The answer is the data below, repeated exactly, with no pictures included.

# # # #

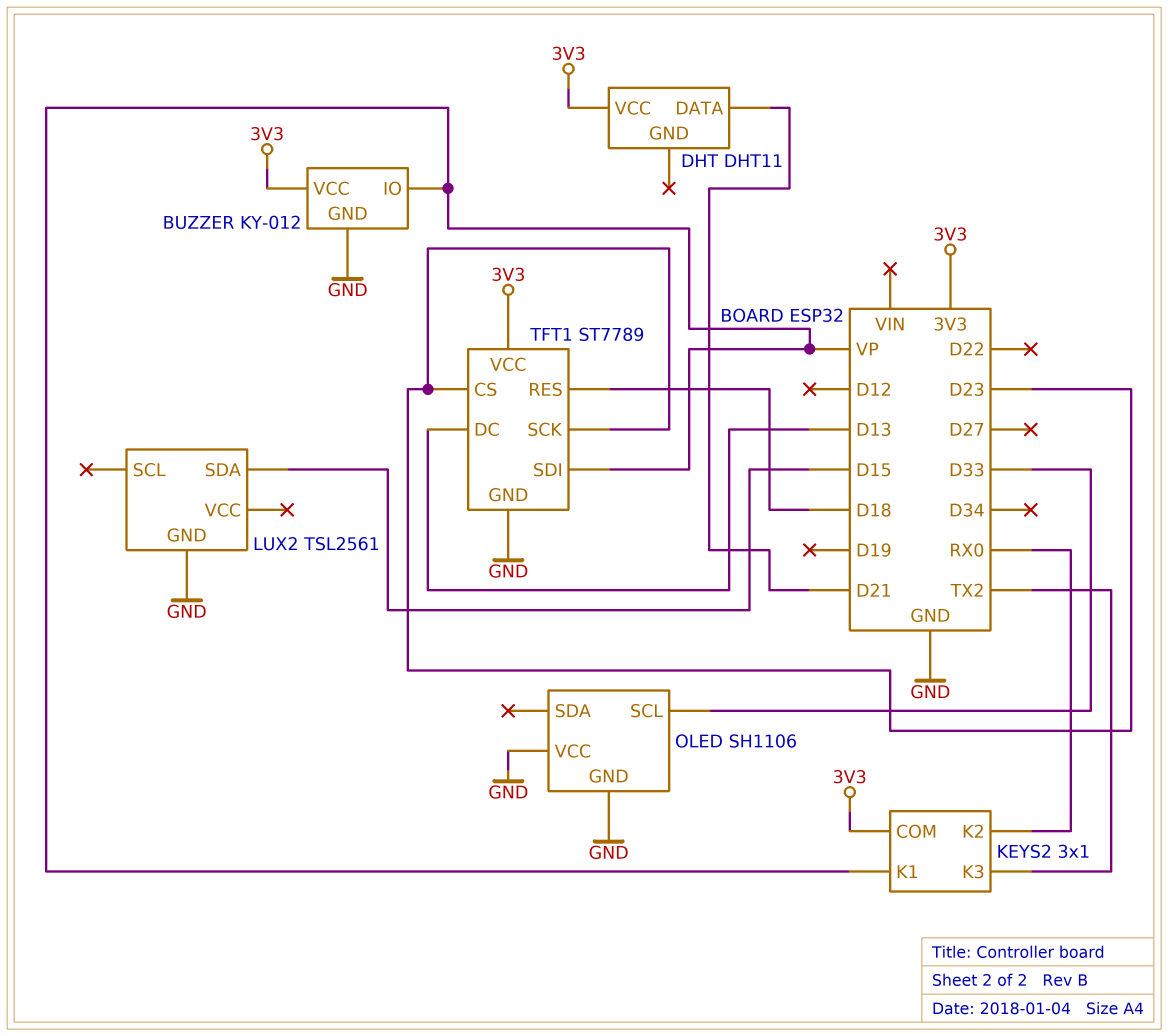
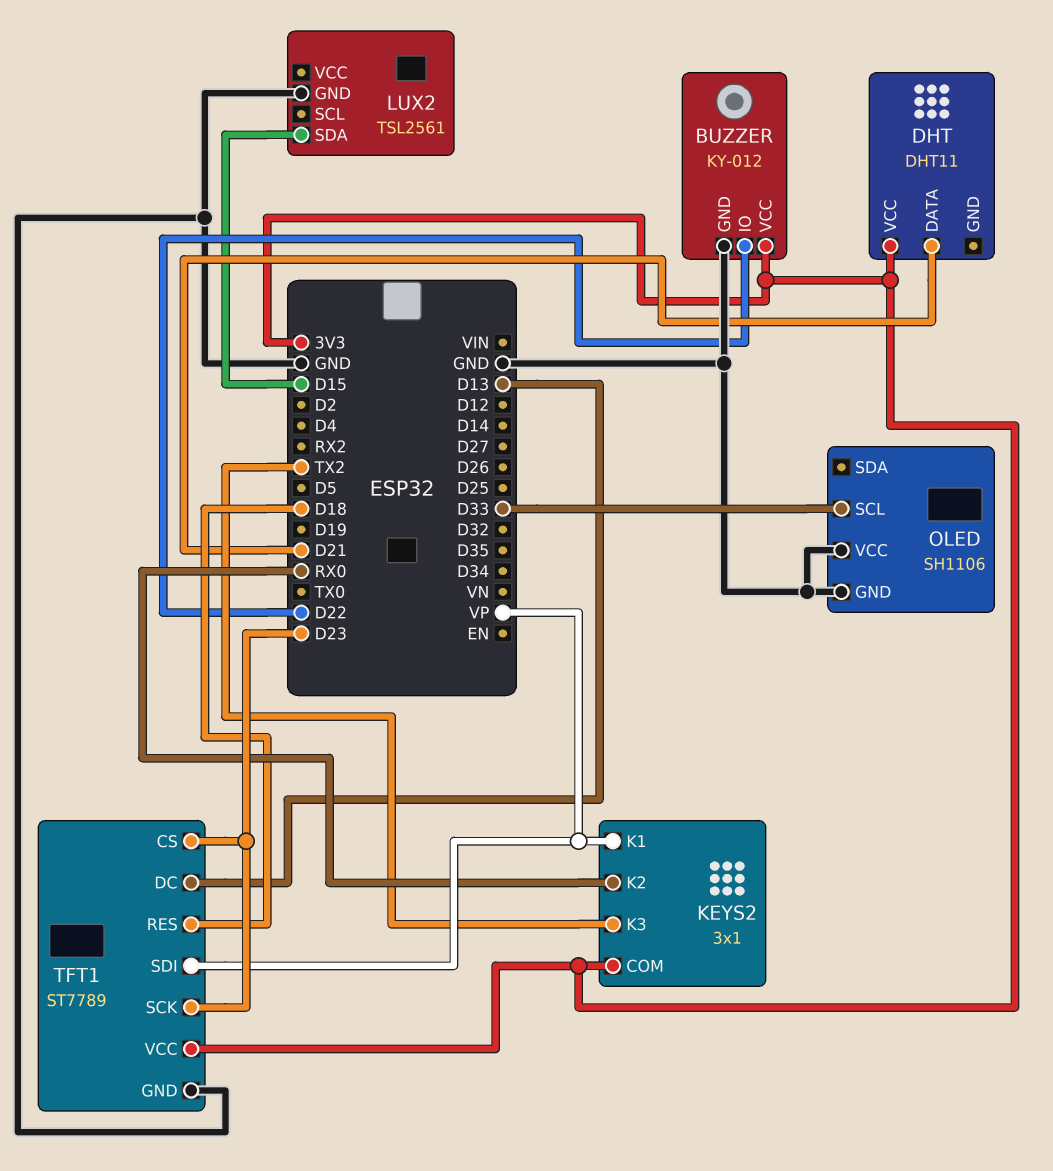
BUZZER pin IO: VP -> D22

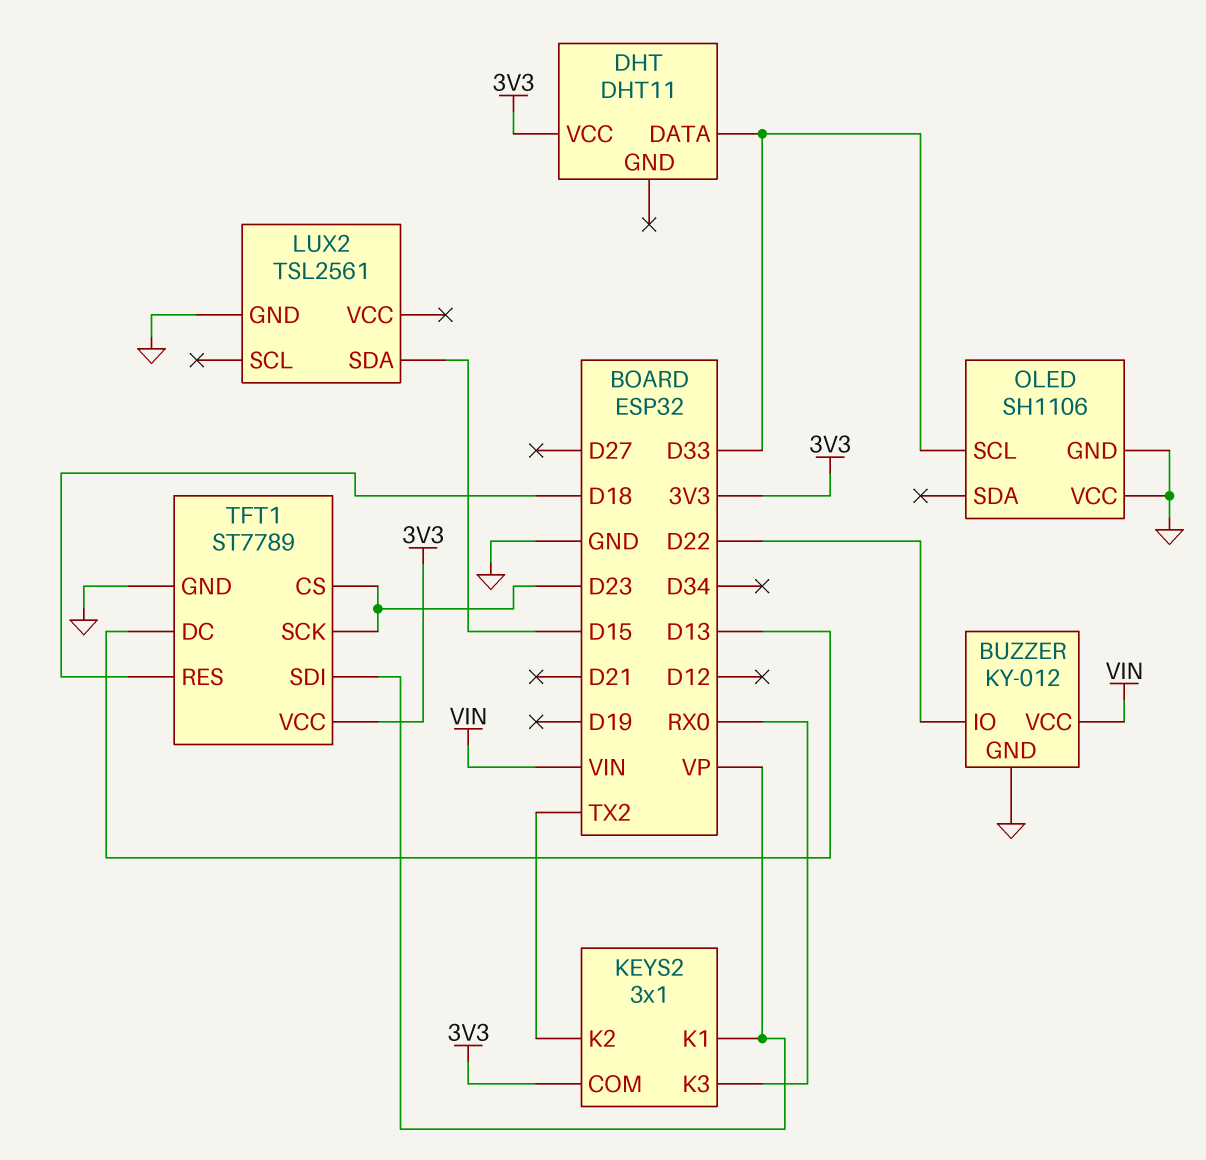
BUZZER pin VCC: 3V3 -> VIN
DHT pin DATA: D21 -> D33
KEYS2 pin K2: RX0 -> TX2
KEYS2 pin K3: TX2 -> RX0

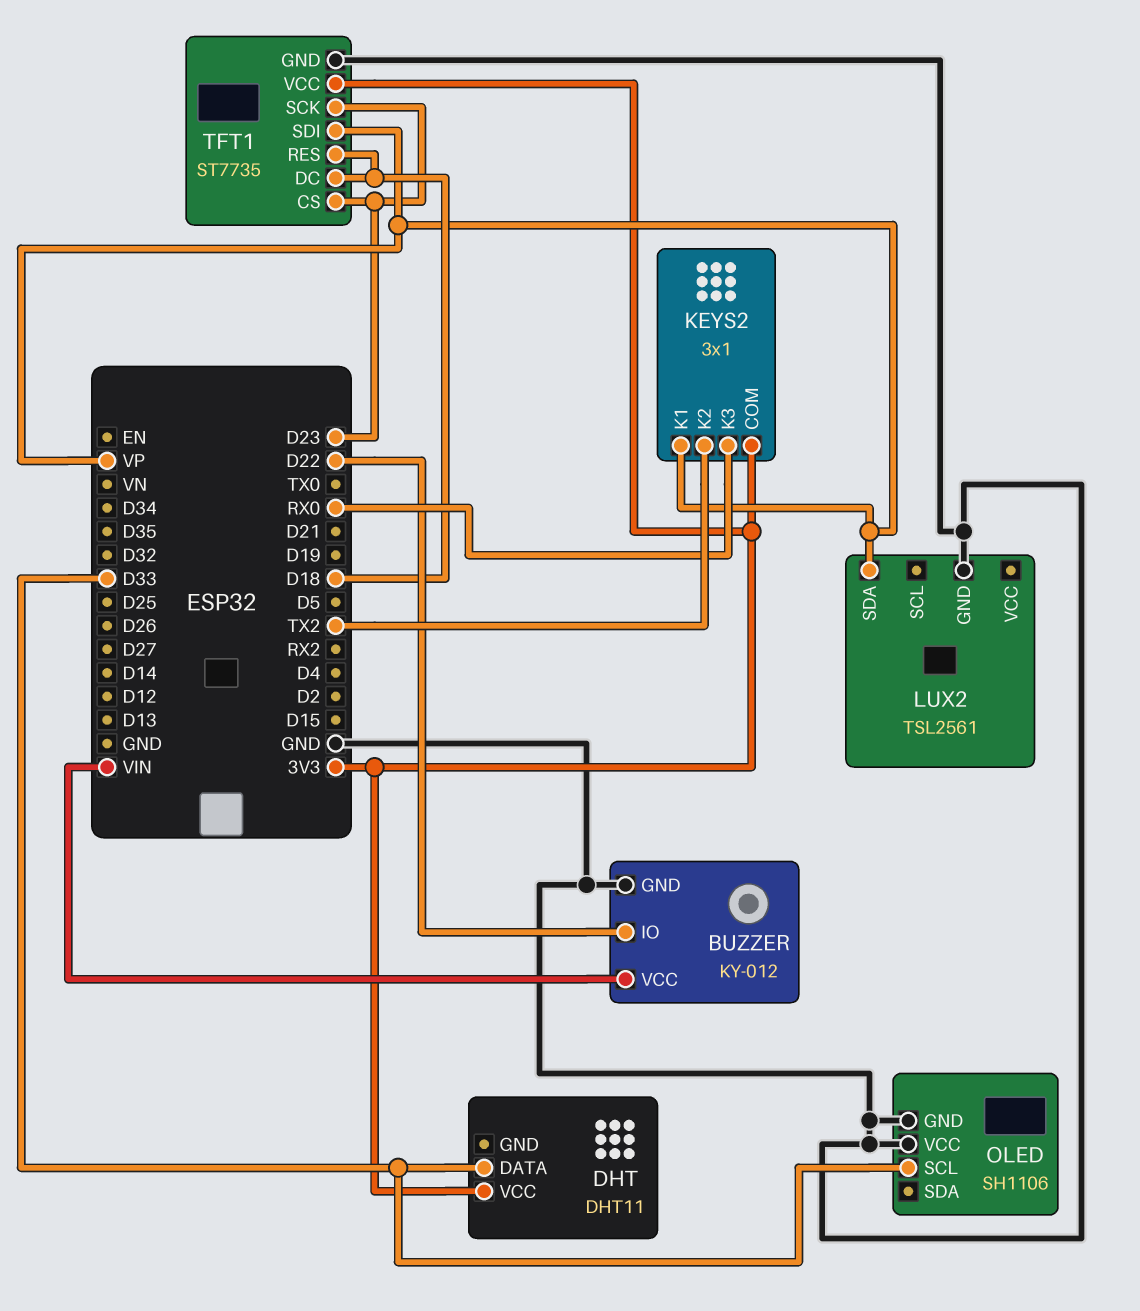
LUX2 pin SDA: D15 -> VP
TFT1: ST7789 -> ST7735
TFT1 pin DC: D13 -> D18

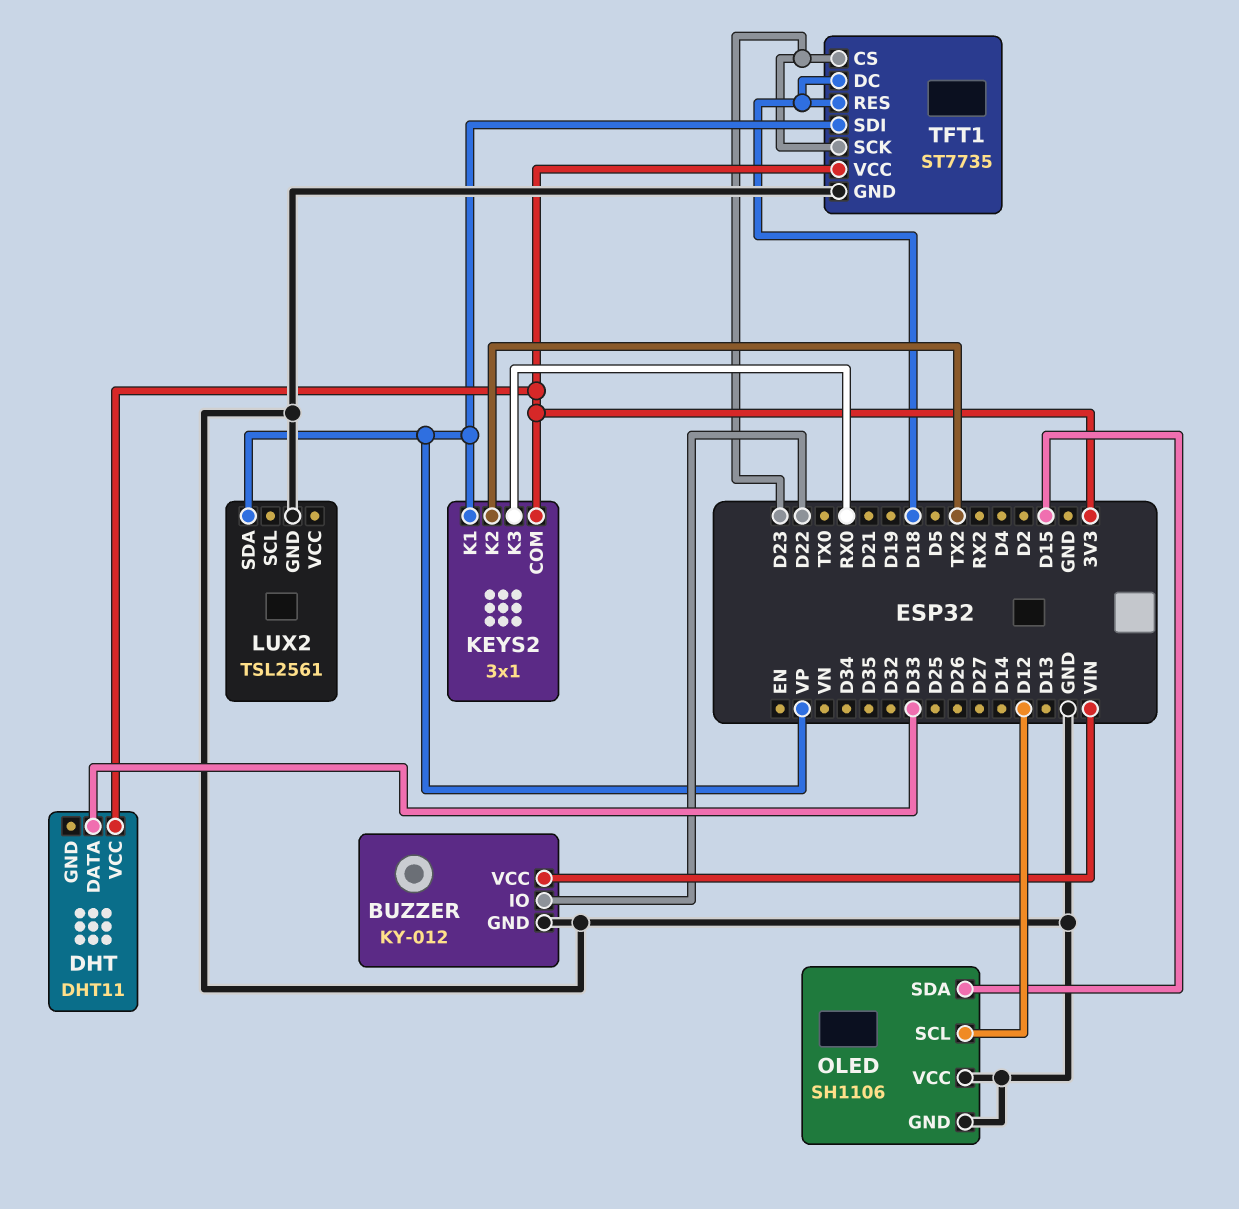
OLED pin SCL: D33 -> D12
OLED pin SDA: none -> D15

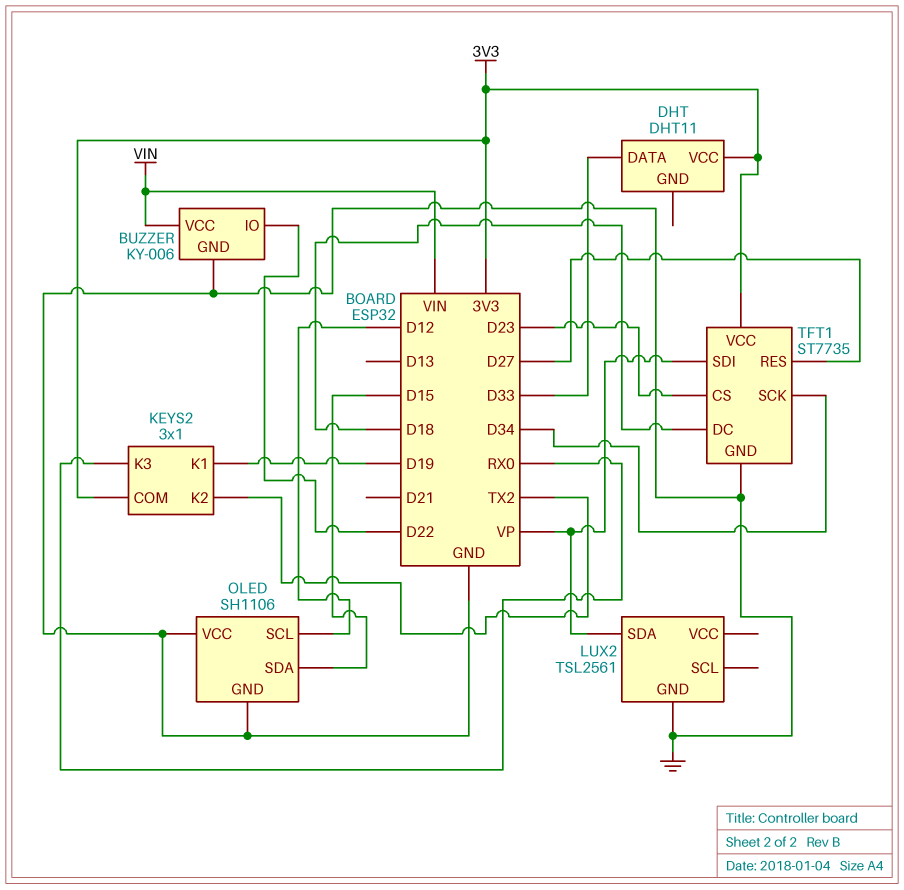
BUZZER: KY-012 -> KY-006
KEYS2 pin K1: VP -> D19
TFT1 pin RES: D18 -> D27
TFT1 pin SCK: D23 -> D34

# # # #

Solution for this problem:
BUZZER pin IO: VP -> D22

BUZZER pin VCC: 3V3 -> VIN
DHT pin DATA: D21 -> D33
KEYS2 pin K2: RX0 -> TX2
KEYS2 pin K3: TX2 -> RX0

LUX2 pin SDA: D15 -> VP
TFT1: ST7789 -> ST7735
TFT1 pin DC: D13 -> D18

OLED pin SCL: D33 -> D12
OLED pin SDA: none -> D15

BUZZER: KY-012 -> KY-006
KEYS2 pin K1: VP -> D19
TFT1 pin RES: D18 -> D27
TFT1 pin SCK: D23 -> D34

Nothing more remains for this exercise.